§ Provided records
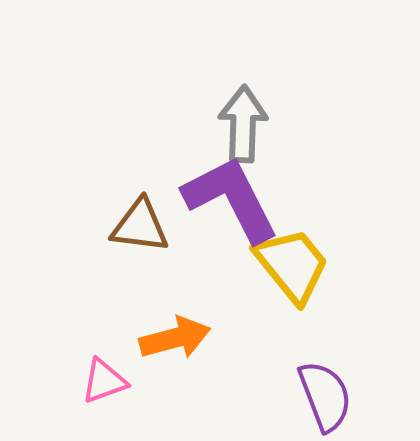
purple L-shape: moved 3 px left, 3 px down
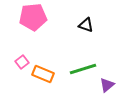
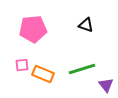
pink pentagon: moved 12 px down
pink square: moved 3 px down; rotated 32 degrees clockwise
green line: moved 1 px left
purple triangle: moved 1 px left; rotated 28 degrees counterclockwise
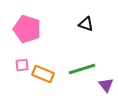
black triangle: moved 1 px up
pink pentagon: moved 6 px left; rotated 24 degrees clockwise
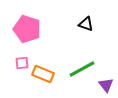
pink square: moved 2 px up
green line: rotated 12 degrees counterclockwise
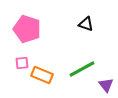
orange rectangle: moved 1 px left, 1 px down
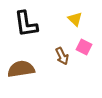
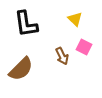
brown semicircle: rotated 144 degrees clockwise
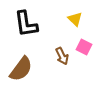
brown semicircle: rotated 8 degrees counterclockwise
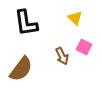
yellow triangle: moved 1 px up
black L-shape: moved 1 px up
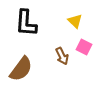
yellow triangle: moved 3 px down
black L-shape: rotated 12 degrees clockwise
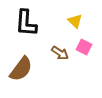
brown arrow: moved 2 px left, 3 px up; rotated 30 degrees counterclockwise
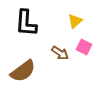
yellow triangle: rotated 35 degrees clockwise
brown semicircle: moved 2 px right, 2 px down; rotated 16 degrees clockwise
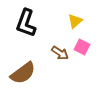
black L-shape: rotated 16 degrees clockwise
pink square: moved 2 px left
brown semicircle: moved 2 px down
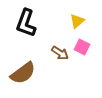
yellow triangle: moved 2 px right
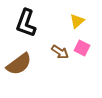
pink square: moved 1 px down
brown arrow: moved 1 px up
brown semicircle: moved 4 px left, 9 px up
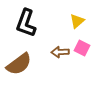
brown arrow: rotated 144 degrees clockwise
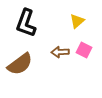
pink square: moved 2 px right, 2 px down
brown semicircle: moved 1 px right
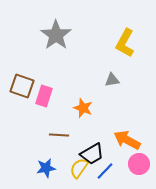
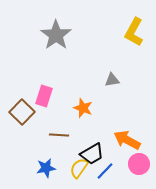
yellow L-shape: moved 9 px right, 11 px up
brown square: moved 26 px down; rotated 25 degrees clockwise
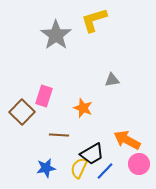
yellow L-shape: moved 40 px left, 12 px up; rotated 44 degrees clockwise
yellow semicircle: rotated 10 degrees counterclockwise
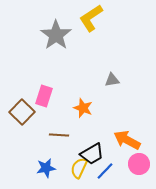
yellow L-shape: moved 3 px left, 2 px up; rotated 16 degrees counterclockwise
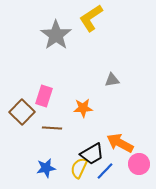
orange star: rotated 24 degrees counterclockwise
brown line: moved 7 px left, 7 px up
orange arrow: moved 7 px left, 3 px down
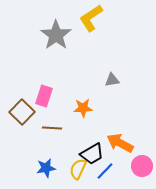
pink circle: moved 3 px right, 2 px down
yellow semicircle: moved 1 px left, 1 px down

§ Given problem
Can you pull out every line describing a shape's movement or rotation from all the items above, copied word for word and in the same order, with the picture markers left out?

§ Result
purple L-shape: moved 3 px left, 3 px down
pink pentagon: moved 12 px down
pink square: moved 3 px down; rotated 32 degrees clockwise
green line: moved 1 px left
purple triangle: moved 1 px left; rotated 28 degrees counterclockwise
black triangle: moved 1 px up
pink pentagon: moved 6 px left; rotated 24 degrees clockwise
pink square: moved 2 px up
green line: rotated 12 degrees counterclockwise
orange rectangle: moved 1 px left, 1 px down
brown semicircle: rotated 144 degrees clockwise
brown semicircle: rotated 8 degrees counterclockwise
yellow triangle: moved 1 px up
black L-shape: moved 1 px up
yellow triangle: moved 3 px down
black L-shape: rotated 12 degrees clockwise
brown arrow: moved 2 px left, 3 px up; rotated 30 degrees counterclockwise
yellow triangle: rotated 35 degrees clockwise
brown semicircle: moved 2 px right, 2 px down; rotated 16 degrees clockwise
black L-shape: rotated 16 degrees clockwise
pink square: moved 2 px left
brown semicircle: moved 2 px down
yellow triangle: moved 2 px right
pink square: moved 1 px down
brown arrow: moved 1 px up
brown semicircle: moved 4 px left, 9 px up
brown arrow: rotated 144 degrees clockwise
pink square: moved 2 px right, 2 px down
brown semicircle: moved 1 px right
yellow L-shape: moved 9 px right, 11 px up
brown square: moved 26 px down; rotated 25 degrees clockwise
yellow L-shape: moved 40 px left, 12 px up; rotated 44 degrees clockwise
yellow semicircle: rotated 10 degrees counterclockwise
yellow L-shape: moved 3 px left, 2 px up; rotated 16 degrees counterclockwise
orange star: rotated 24 degrees counterclockwise
brown line: moved 7 px left, 7 px up
orange arrow: moved 7 px left, 3 px down
pink circle: moved 3 px right, 2 px down
yellow semicircle: moved 1 px left, 1 px down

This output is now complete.